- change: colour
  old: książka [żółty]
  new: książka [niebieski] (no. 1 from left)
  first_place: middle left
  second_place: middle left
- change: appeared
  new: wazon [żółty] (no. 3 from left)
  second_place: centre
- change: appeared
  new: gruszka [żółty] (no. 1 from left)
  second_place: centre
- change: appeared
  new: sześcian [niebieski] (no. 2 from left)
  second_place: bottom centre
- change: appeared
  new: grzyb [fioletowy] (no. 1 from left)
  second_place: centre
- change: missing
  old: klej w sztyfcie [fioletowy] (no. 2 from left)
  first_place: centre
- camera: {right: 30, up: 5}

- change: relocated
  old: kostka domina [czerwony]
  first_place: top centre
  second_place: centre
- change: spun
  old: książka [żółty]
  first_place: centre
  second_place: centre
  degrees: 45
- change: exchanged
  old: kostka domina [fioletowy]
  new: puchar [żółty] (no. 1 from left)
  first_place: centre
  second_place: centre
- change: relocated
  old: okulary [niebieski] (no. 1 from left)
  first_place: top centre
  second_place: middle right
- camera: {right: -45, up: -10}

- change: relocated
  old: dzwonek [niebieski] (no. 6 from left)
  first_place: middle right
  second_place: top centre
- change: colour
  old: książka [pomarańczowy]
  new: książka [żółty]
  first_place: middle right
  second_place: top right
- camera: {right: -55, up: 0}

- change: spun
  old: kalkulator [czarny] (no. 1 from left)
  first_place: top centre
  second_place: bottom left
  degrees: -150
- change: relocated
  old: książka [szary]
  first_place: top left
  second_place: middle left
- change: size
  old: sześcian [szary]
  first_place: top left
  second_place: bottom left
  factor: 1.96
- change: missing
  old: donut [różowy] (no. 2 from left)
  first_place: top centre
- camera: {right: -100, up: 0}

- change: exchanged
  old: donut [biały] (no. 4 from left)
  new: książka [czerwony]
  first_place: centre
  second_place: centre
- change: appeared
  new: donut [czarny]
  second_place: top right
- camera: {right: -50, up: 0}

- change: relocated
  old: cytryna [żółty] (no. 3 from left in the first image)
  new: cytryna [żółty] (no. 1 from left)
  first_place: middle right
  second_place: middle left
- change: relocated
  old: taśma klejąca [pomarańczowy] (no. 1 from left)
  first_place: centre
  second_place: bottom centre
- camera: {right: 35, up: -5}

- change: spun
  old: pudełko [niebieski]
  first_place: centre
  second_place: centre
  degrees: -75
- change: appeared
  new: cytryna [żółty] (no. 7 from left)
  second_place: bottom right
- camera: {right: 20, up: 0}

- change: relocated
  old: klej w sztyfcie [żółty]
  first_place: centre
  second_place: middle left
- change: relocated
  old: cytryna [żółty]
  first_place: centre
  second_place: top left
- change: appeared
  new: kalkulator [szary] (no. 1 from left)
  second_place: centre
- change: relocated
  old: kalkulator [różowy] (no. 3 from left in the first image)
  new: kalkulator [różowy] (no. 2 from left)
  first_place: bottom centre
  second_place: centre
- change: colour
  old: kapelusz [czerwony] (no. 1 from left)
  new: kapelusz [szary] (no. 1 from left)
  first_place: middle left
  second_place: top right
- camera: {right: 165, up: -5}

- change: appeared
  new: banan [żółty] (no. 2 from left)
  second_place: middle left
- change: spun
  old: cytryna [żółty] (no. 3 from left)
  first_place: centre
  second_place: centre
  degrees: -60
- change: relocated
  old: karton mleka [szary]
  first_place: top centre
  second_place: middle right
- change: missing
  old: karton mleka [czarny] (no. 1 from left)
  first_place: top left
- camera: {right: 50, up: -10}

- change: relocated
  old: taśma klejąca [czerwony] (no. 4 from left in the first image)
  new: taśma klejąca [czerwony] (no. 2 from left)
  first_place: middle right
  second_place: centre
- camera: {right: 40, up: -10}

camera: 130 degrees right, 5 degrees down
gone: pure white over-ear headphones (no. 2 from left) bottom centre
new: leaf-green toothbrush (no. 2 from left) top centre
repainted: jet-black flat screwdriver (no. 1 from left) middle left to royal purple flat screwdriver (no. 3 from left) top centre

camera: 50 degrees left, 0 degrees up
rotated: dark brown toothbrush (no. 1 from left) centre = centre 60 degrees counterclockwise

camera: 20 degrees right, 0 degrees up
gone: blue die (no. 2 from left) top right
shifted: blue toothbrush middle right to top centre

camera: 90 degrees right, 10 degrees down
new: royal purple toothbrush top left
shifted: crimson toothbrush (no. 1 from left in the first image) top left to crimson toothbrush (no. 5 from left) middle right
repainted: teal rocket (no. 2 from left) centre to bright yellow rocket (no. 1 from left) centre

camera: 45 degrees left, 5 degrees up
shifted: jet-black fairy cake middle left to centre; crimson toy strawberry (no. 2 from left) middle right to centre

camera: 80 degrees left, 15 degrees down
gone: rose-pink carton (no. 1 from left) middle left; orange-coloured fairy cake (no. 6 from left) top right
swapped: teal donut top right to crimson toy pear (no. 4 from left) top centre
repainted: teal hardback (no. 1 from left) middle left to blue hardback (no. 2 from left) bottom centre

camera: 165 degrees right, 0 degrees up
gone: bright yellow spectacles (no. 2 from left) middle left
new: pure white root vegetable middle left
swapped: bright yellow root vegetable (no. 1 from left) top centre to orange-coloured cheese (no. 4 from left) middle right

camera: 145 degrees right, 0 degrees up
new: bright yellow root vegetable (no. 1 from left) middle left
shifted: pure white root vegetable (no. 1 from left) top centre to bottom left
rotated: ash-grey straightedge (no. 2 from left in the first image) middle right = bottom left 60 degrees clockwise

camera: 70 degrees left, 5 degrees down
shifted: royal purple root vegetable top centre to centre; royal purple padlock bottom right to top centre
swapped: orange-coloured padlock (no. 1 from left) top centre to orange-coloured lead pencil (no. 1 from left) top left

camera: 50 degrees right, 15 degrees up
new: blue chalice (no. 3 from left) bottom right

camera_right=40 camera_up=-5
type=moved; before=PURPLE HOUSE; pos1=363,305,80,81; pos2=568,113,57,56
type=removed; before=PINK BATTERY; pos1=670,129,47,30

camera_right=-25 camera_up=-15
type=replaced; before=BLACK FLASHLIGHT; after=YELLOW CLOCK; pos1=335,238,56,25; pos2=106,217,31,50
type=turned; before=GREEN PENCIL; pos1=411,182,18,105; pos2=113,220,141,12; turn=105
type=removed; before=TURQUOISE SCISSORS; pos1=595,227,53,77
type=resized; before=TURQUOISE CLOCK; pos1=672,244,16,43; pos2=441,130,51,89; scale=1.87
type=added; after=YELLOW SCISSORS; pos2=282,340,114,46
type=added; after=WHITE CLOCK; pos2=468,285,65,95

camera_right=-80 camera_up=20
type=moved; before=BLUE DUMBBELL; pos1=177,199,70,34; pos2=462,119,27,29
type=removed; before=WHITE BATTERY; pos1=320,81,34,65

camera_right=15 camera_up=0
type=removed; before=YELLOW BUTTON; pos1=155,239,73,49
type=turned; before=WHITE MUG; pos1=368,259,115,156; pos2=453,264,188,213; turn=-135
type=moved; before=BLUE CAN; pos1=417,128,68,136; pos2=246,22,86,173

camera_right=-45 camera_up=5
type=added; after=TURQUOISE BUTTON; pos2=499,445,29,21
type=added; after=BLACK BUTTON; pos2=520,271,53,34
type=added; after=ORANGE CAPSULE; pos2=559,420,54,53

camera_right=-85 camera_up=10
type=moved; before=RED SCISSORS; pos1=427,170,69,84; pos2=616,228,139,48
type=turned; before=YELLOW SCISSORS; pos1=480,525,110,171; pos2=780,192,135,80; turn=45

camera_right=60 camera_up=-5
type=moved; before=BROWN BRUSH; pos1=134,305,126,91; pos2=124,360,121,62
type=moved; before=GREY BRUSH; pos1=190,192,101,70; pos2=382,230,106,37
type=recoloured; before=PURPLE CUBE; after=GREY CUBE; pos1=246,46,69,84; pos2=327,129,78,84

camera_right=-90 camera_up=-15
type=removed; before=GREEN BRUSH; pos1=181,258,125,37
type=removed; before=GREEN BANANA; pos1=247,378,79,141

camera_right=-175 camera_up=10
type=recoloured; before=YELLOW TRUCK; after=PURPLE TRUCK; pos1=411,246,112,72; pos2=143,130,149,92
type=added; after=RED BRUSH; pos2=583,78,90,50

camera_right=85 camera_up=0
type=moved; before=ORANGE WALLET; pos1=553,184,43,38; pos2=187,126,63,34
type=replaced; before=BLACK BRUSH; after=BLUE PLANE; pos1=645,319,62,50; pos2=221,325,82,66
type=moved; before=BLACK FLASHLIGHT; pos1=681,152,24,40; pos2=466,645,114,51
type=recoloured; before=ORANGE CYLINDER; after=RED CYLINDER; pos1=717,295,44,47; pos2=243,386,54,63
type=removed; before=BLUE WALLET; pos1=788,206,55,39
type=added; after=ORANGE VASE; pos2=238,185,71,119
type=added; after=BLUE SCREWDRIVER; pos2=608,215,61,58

**Problem to solve:** Repeat word for word the lines above that run from the line containing "gone: pure white" through the line containing "new: leaf-green toothbrush", both ends included, and nothing else.

**Reply:**
gone: pure white over-ear headphones (no. 2 from left) bottom centre
new: leaf-green toothbrush (no. 2 from left) top centre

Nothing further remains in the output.